_Information supplied:_
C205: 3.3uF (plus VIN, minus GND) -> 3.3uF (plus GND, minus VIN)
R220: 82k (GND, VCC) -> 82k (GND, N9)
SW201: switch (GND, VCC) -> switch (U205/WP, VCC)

--

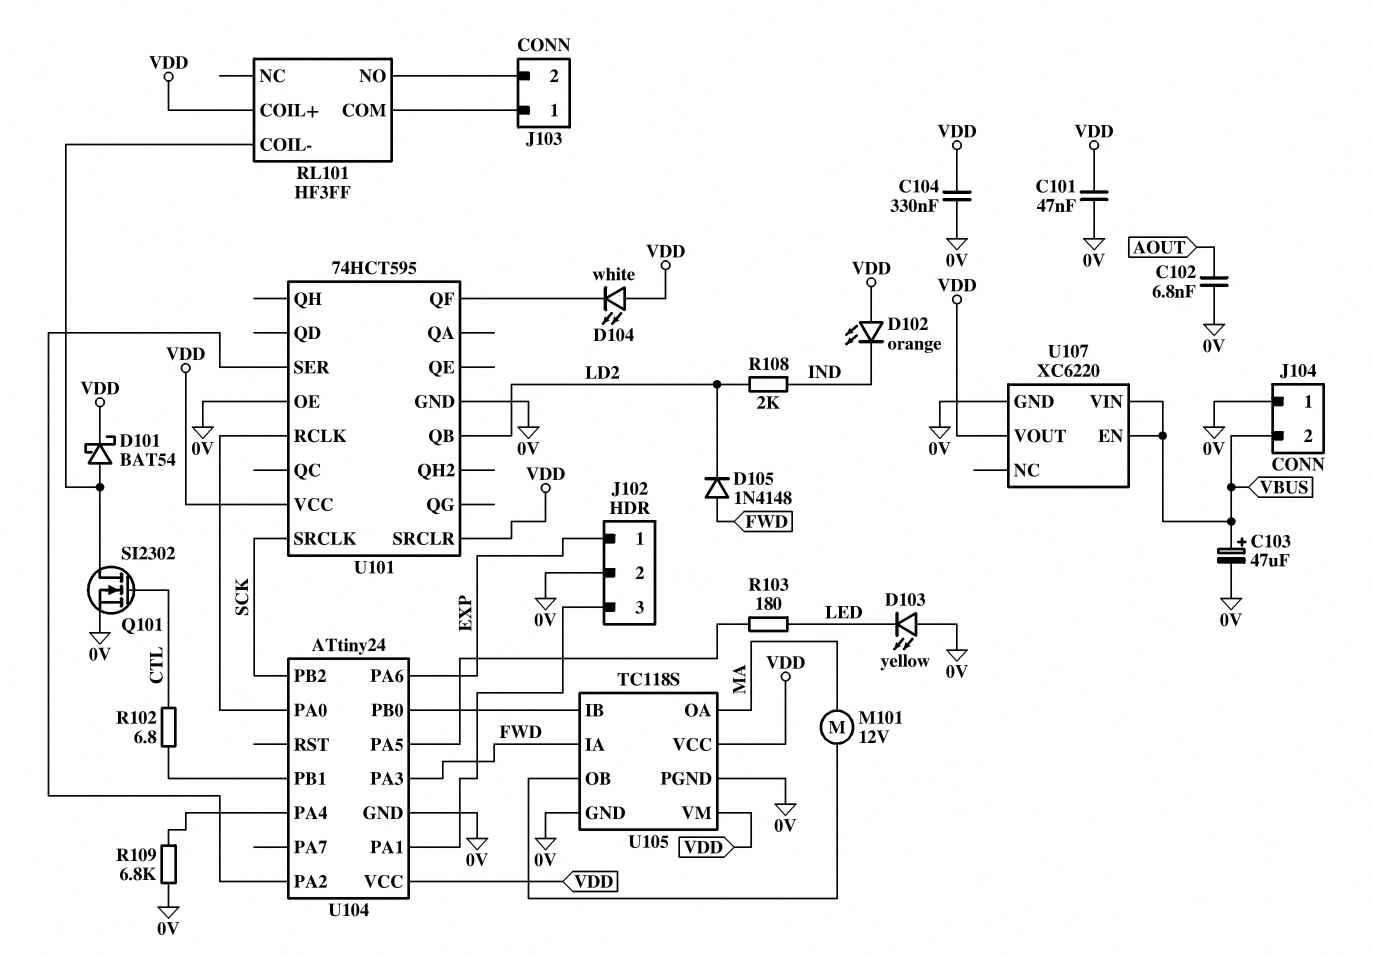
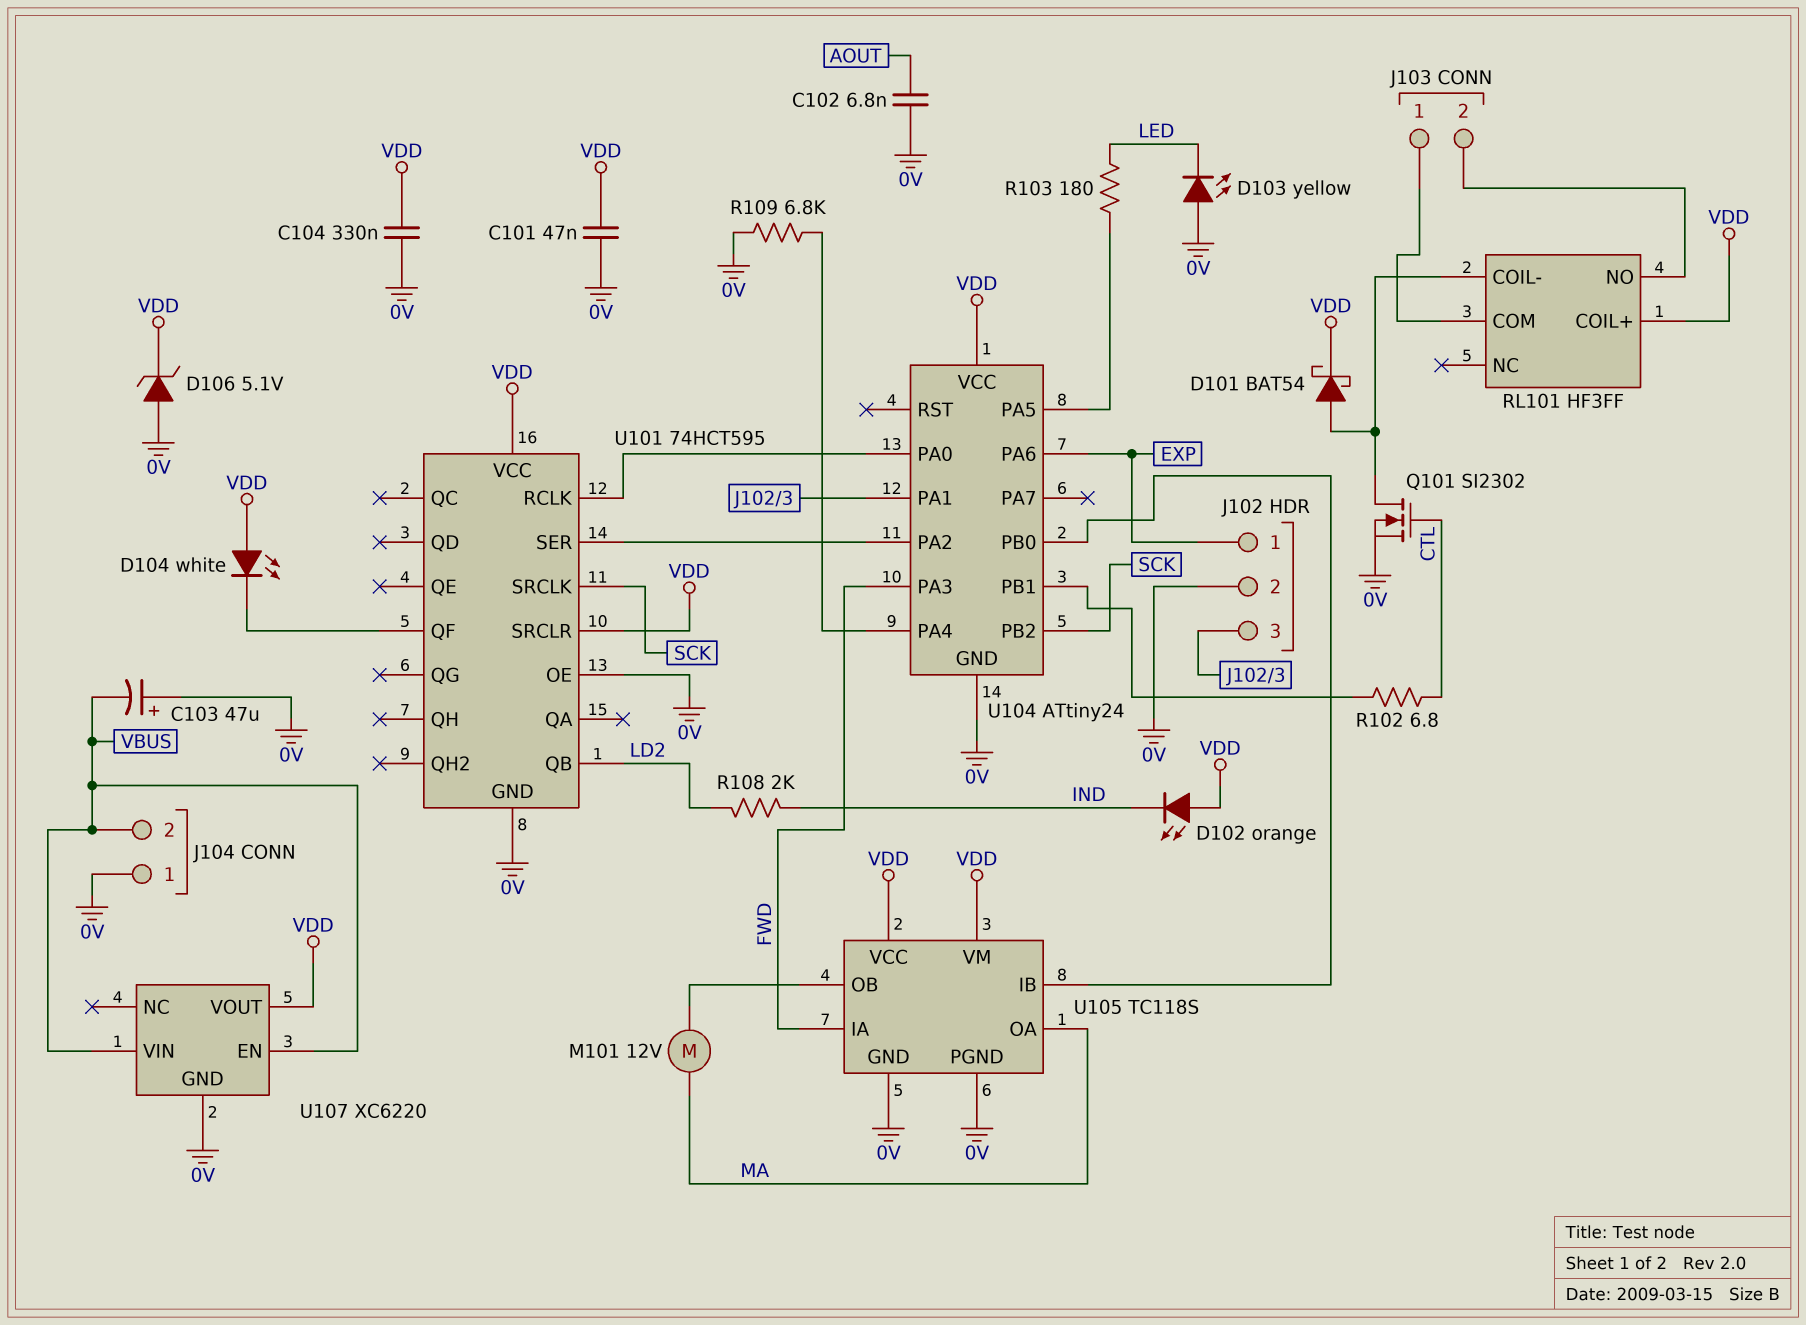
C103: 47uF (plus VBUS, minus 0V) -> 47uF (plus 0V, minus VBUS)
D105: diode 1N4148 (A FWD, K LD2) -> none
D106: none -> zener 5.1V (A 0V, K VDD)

_Activity:_
Look back at the entries above. Retype the line with "R220: 82k (GND, VCC) -> 82k (GND, N9)", the line with "SW201: switch (GND, VCC)", and all lines in between.

_Exercise result:_
R220: 82k (GND, VCC) -> 82k (GND, N9)
SW201: switch (GND, VCC) -> switch (U205/WP, VCC)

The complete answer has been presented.